[The task]: Count the lines in the items below that contain "acciaccatura", matching case exactly, and give only that number.
'''
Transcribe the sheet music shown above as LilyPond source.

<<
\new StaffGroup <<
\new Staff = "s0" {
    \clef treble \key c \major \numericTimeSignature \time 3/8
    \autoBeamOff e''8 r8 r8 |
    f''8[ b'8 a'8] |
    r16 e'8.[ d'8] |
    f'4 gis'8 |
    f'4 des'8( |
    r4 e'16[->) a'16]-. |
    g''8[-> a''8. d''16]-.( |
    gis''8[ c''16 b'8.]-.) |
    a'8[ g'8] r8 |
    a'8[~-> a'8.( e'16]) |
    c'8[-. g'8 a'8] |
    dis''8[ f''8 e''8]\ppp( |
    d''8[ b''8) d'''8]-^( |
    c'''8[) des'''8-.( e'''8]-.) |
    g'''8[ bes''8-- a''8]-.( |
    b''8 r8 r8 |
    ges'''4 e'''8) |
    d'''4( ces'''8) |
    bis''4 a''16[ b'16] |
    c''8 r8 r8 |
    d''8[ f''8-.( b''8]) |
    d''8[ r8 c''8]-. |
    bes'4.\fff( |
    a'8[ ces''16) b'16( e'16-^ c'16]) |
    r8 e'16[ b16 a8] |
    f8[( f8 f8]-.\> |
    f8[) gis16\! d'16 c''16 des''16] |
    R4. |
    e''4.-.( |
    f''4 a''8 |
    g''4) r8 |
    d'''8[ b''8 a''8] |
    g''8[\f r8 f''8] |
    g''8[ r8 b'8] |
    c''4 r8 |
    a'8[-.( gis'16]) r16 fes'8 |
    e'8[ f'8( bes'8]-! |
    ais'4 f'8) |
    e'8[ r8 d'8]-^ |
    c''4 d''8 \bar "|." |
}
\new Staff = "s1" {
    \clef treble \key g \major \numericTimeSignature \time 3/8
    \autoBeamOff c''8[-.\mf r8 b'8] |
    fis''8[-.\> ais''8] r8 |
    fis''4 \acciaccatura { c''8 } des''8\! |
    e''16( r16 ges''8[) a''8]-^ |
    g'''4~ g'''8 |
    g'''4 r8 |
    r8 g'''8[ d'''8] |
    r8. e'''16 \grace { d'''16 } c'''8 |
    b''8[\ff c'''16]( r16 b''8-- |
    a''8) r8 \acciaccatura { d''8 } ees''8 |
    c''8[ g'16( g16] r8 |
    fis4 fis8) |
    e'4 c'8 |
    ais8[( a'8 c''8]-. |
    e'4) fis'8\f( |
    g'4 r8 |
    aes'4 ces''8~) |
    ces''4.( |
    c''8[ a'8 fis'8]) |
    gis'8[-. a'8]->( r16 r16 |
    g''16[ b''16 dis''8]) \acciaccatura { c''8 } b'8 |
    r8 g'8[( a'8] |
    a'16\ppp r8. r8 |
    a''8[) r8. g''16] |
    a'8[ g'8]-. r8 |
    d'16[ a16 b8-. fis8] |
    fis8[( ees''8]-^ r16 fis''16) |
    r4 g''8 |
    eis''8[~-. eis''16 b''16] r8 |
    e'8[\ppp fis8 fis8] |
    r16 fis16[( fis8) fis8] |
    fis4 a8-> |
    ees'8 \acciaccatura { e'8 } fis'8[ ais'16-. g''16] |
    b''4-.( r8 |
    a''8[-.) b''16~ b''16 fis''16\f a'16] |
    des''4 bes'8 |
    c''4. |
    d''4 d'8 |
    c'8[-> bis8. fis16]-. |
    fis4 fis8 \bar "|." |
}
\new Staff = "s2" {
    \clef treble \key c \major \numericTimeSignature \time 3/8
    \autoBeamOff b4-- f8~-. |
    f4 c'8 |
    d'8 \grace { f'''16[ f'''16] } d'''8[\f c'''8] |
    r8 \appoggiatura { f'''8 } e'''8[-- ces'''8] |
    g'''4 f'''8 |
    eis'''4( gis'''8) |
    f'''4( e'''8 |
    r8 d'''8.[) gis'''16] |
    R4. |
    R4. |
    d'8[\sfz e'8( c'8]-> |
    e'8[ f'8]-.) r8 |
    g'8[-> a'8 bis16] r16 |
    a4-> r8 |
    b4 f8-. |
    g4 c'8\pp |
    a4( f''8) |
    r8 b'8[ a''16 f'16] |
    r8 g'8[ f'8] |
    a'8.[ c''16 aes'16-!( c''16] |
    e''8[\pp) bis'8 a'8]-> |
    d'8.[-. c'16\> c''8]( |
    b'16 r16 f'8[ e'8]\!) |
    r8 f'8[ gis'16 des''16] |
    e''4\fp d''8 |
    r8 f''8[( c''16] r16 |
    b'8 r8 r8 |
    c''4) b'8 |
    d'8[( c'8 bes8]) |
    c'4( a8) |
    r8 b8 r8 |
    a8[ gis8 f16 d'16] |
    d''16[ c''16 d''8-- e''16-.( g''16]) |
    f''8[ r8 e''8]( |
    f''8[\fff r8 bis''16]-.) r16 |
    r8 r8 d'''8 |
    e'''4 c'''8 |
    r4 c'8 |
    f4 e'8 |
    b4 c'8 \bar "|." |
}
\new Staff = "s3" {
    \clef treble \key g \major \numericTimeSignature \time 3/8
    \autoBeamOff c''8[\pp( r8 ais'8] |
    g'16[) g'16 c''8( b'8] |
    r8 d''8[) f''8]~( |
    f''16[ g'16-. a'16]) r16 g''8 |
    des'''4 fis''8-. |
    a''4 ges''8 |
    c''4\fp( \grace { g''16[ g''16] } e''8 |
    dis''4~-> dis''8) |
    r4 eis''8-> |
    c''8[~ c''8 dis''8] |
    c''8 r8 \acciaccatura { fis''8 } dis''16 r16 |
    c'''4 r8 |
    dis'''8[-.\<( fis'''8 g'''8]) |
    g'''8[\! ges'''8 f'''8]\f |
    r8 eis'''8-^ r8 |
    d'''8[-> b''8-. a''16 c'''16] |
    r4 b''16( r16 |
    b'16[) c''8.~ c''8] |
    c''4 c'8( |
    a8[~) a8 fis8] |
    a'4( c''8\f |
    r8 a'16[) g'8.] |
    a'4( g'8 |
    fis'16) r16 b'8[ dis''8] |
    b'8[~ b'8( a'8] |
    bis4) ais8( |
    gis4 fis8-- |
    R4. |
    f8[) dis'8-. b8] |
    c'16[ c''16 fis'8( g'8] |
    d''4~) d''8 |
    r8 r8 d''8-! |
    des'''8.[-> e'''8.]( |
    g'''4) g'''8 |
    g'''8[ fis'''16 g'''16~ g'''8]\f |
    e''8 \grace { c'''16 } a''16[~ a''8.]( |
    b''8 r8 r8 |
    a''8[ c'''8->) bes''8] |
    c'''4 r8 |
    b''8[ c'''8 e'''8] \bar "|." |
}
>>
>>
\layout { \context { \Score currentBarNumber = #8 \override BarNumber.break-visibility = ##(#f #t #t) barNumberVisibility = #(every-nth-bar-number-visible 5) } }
'''
[Exercise solution]: 5